**Records shown:**

%%

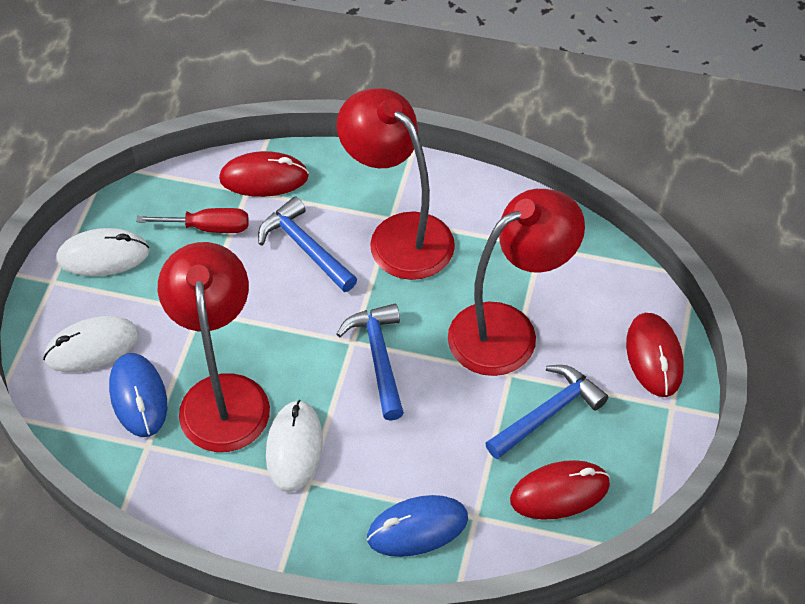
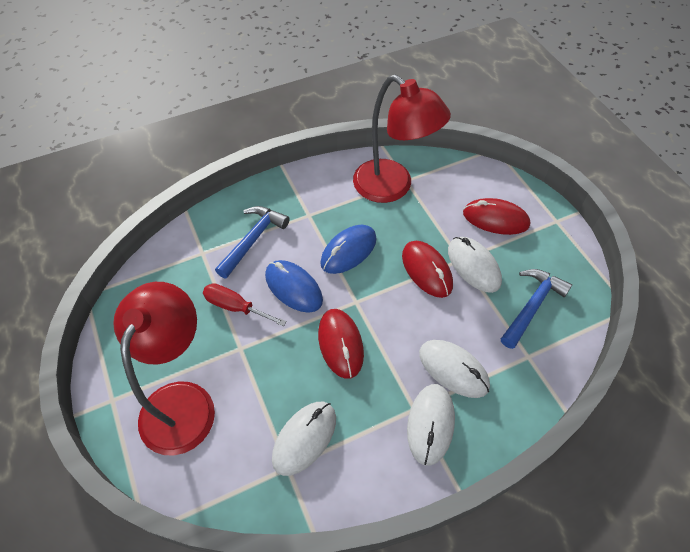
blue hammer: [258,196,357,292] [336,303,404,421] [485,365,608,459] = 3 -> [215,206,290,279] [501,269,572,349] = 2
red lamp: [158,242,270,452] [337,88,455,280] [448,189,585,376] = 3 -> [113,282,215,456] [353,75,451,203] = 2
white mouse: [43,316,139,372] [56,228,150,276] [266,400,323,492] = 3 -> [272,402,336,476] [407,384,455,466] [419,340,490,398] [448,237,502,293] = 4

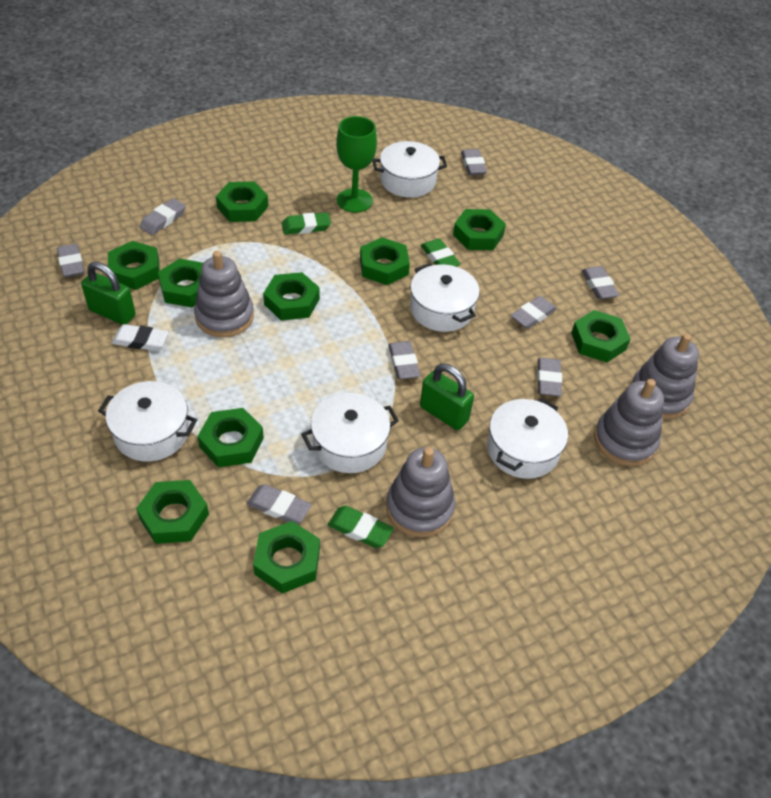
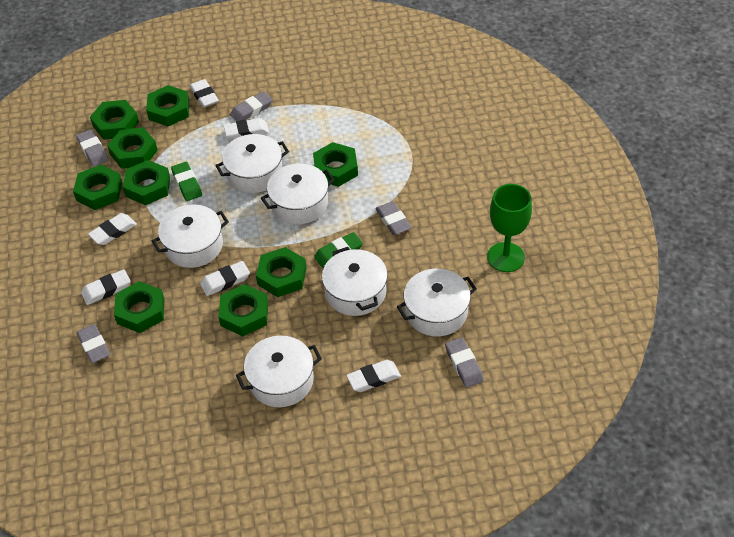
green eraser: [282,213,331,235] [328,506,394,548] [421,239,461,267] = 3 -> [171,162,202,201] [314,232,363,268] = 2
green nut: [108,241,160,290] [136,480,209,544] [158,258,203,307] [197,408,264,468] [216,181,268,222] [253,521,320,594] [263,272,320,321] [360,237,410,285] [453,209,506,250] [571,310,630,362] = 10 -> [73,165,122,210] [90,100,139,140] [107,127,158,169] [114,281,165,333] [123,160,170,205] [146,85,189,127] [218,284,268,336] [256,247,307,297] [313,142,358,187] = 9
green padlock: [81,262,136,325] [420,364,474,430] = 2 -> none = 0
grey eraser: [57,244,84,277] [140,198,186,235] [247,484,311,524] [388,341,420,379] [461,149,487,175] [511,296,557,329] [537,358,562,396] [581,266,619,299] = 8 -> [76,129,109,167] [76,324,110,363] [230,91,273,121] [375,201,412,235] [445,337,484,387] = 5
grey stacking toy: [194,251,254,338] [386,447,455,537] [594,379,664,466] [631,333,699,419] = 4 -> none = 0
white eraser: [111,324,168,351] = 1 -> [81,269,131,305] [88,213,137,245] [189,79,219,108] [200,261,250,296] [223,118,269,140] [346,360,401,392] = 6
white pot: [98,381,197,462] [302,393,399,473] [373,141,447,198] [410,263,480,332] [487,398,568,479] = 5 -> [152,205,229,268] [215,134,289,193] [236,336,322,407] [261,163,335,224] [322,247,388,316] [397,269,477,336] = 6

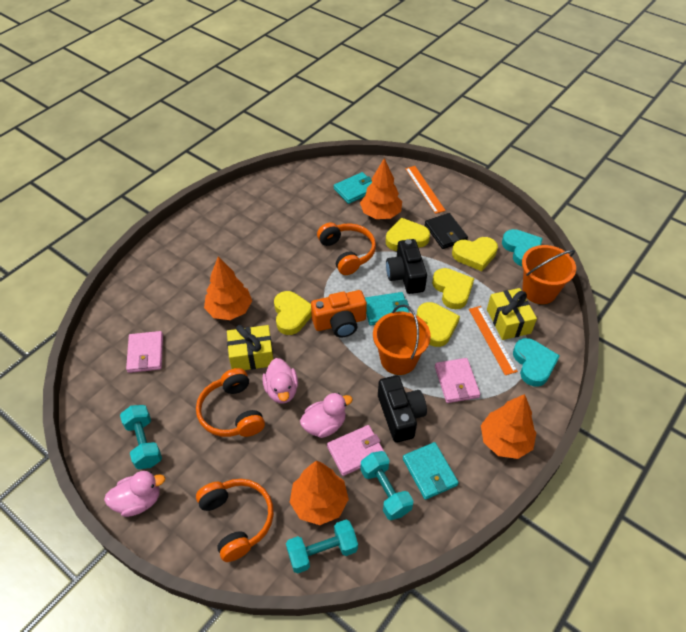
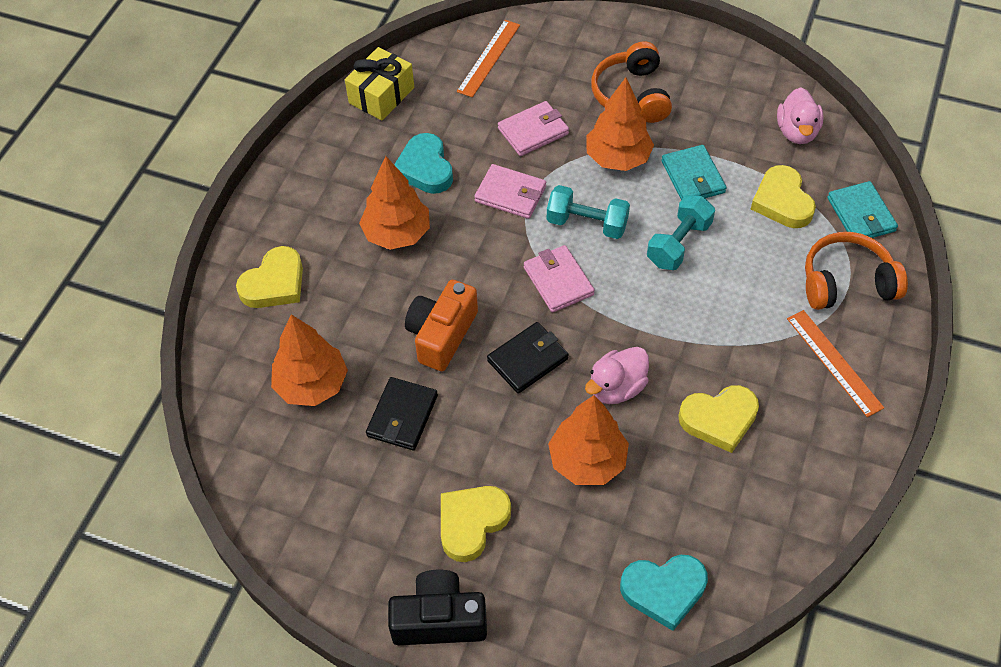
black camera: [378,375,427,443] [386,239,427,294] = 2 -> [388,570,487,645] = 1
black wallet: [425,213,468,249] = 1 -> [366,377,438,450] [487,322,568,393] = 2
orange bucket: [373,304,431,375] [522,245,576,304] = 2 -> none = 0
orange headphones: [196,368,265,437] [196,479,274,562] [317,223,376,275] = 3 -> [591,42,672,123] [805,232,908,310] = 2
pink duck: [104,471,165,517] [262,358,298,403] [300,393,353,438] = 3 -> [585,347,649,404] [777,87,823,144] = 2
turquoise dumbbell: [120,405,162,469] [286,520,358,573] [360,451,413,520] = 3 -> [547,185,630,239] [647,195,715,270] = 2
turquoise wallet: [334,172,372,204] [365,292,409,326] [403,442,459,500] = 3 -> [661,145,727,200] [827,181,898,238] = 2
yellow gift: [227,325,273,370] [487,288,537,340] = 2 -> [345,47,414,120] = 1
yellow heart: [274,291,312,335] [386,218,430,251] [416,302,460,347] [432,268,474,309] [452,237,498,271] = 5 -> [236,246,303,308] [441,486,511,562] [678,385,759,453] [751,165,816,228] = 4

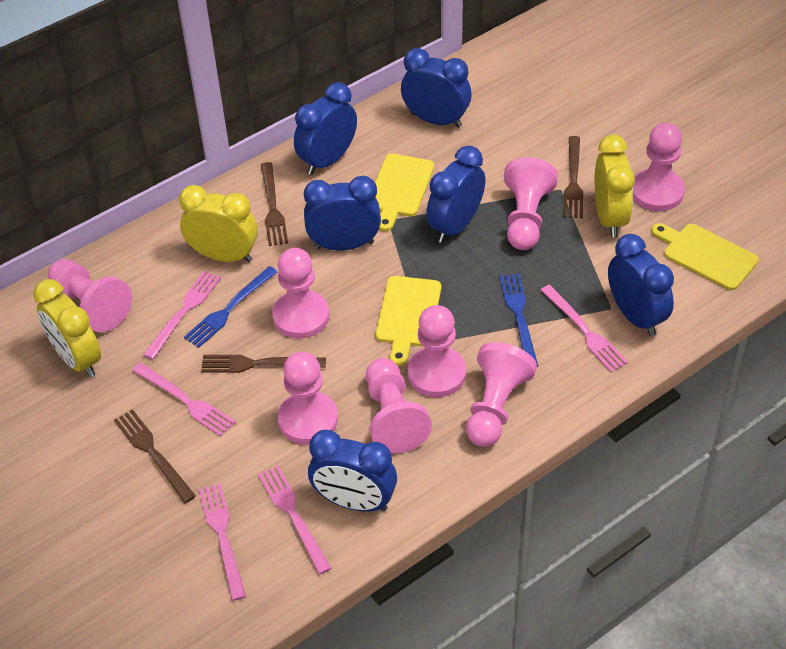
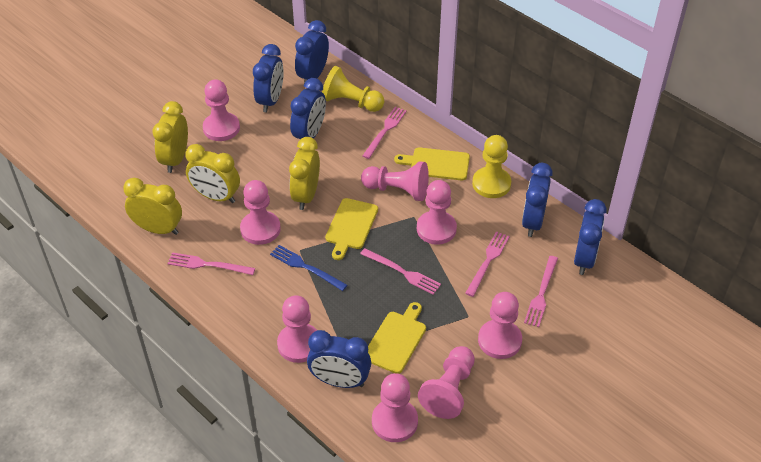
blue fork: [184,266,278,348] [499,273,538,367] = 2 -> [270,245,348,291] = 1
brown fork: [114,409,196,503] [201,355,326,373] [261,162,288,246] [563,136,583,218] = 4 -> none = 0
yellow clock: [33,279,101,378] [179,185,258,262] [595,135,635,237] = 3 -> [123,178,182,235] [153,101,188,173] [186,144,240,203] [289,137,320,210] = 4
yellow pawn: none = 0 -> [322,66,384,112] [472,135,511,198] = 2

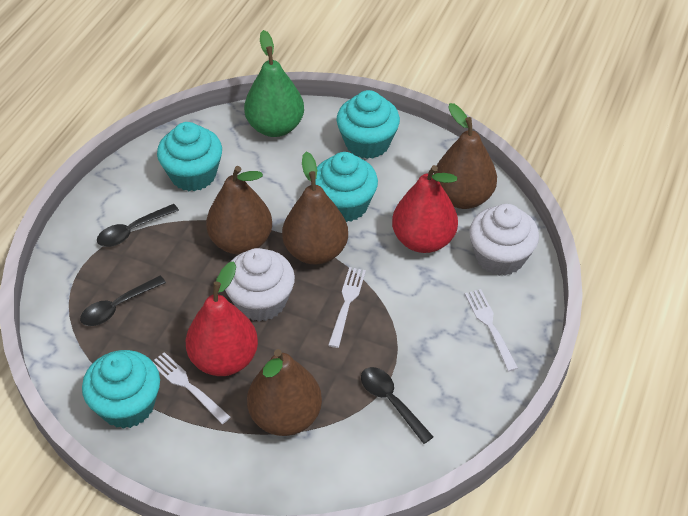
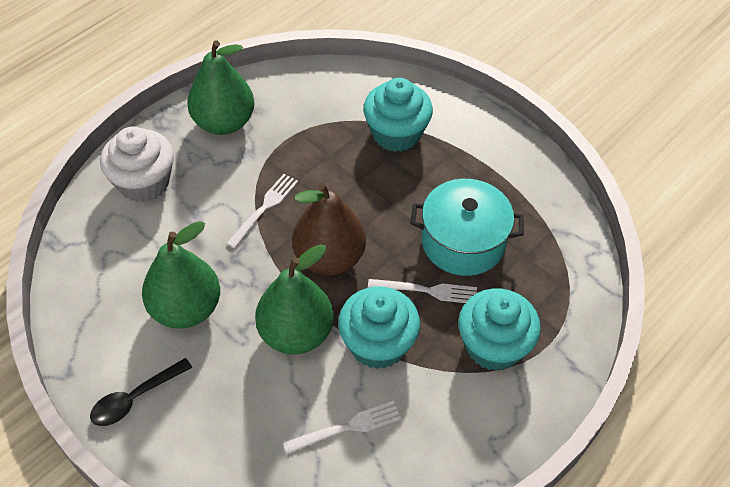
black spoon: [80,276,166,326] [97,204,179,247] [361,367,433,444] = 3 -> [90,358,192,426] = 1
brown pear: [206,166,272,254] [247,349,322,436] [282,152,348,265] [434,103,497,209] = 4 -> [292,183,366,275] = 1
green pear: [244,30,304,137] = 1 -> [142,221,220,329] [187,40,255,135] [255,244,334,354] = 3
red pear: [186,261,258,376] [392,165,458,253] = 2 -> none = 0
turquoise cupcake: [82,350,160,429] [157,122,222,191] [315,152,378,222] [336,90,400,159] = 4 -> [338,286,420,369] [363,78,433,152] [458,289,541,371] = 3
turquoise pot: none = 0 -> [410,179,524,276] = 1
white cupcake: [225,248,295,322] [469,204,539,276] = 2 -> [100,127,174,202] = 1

%%

**Directions:** Only the lines from the top of the material through the line containing "white mouse: [43,316,139,372]" should be written out, exactly and without pictures.

**Answer for this exercise:**
blue hammer: [258,196,357,292] [336,303,404,421] [485,365,608,459] = 3 -> [215,206,290,279] [501,269,572,349] = 2
red lamp: [158,242,270,452] [337,88,455,280] [448,189,585,376] = 3 -> [113,282,215,456] [353,75,451,203] = 2
white mouse: [43,316,139,372] [56,228,150,276] [266,400,323,492] = 3 -> [272,402,336,476] [407,384,455,466] [419,340,490,398] [448,237,502,293] = 4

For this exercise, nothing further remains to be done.